Find the line holding "black tile D4" in the entries below. Give it again exactly, along with every line after it up to and including the line holding "black plate K1:M2 level 1 -> none".

MATERIAL PROVIDED:
-*-*-
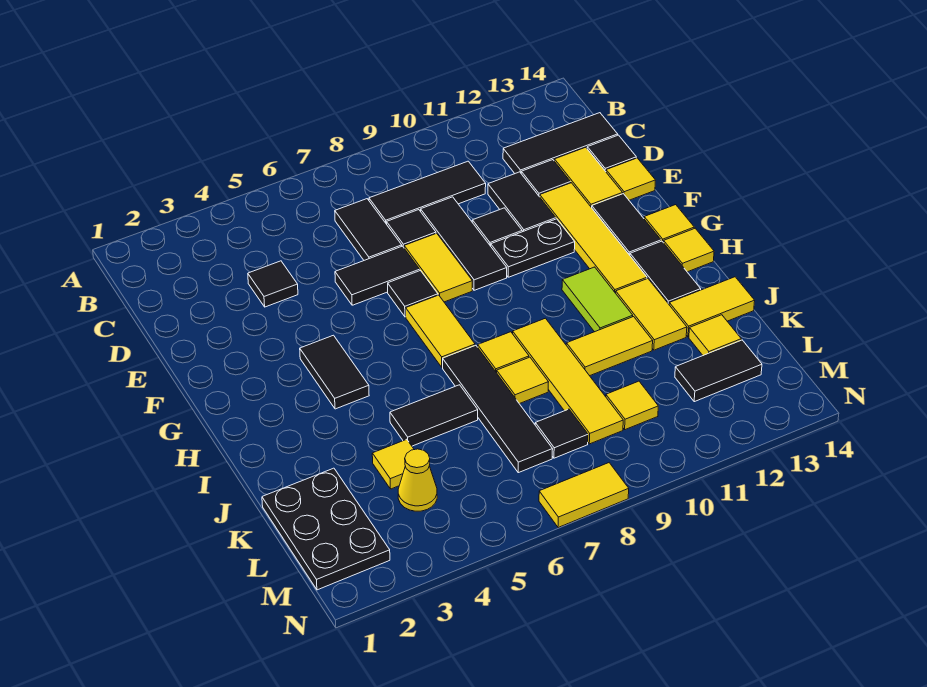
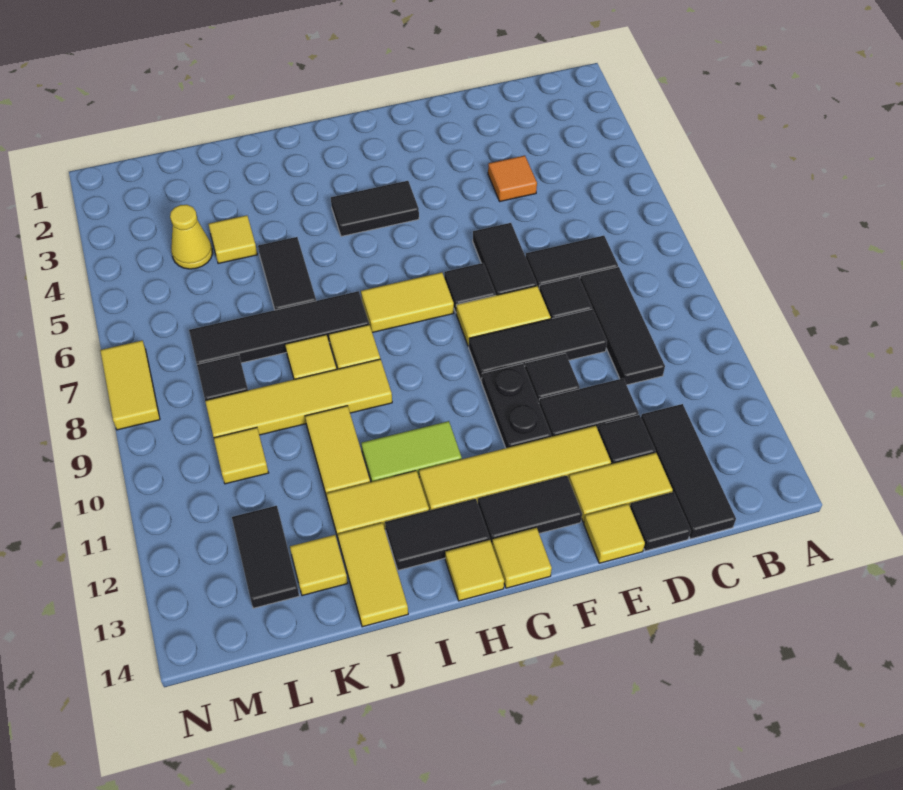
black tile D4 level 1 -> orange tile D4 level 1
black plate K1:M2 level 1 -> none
-*-*-
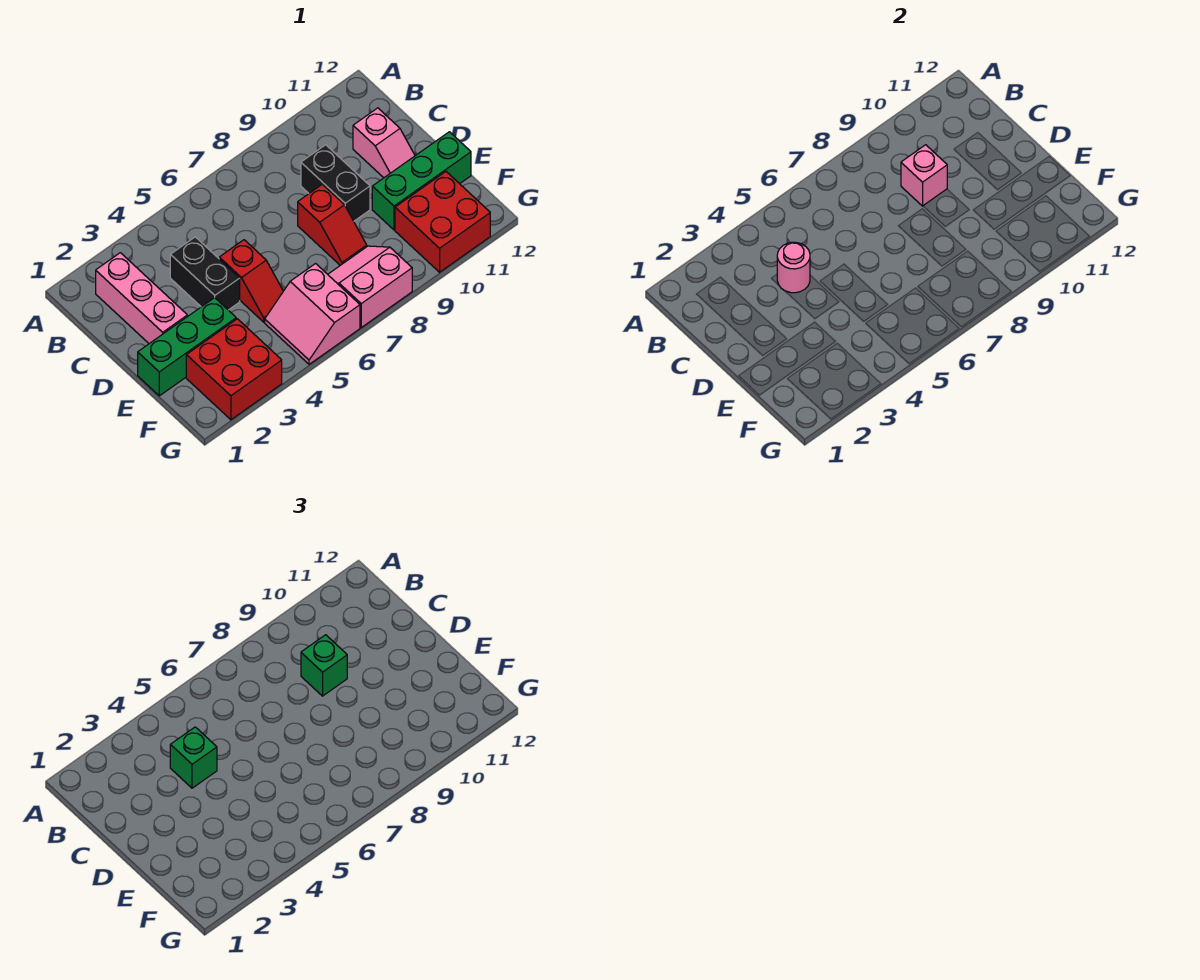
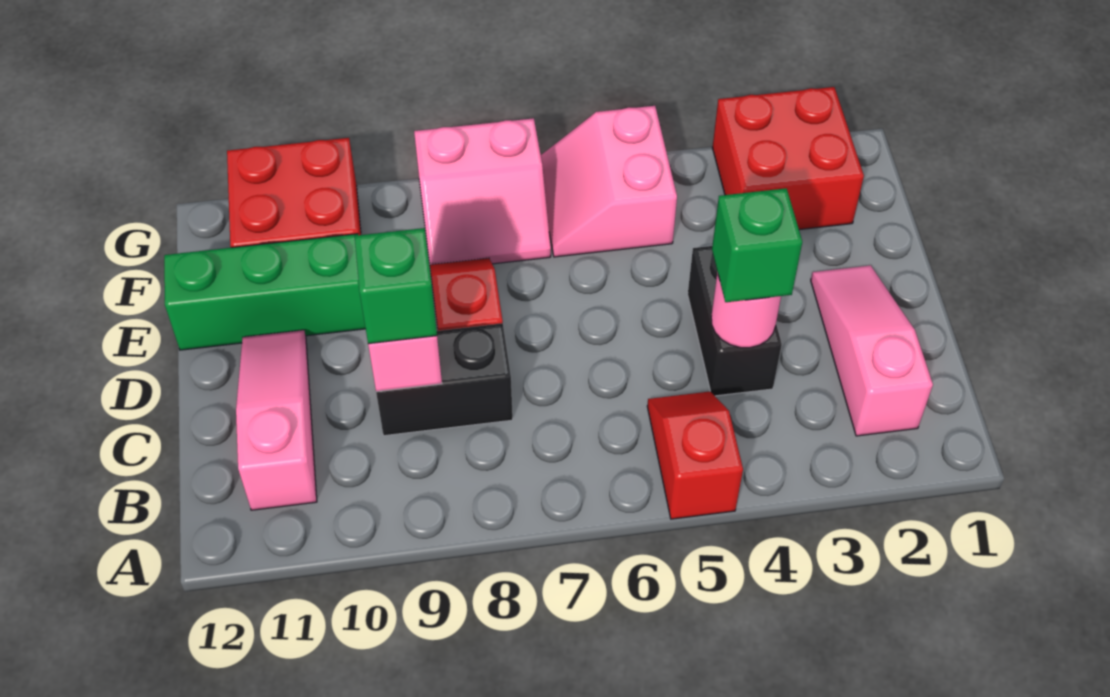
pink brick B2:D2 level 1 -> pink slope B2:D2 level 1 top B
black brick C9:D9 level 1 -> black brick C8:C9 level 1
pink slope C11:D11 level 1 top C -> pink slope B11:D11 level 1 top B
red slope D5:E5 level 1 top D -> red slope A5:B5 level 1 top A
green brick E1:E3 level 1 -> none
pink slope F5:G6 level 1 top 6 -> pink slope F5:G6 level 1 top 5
-*-*-
RESPONSE TO THIS EXERCISE:
black tile D4 level 1 -> orange tile D4 level 1
black plate K1:M2 level 1 -> none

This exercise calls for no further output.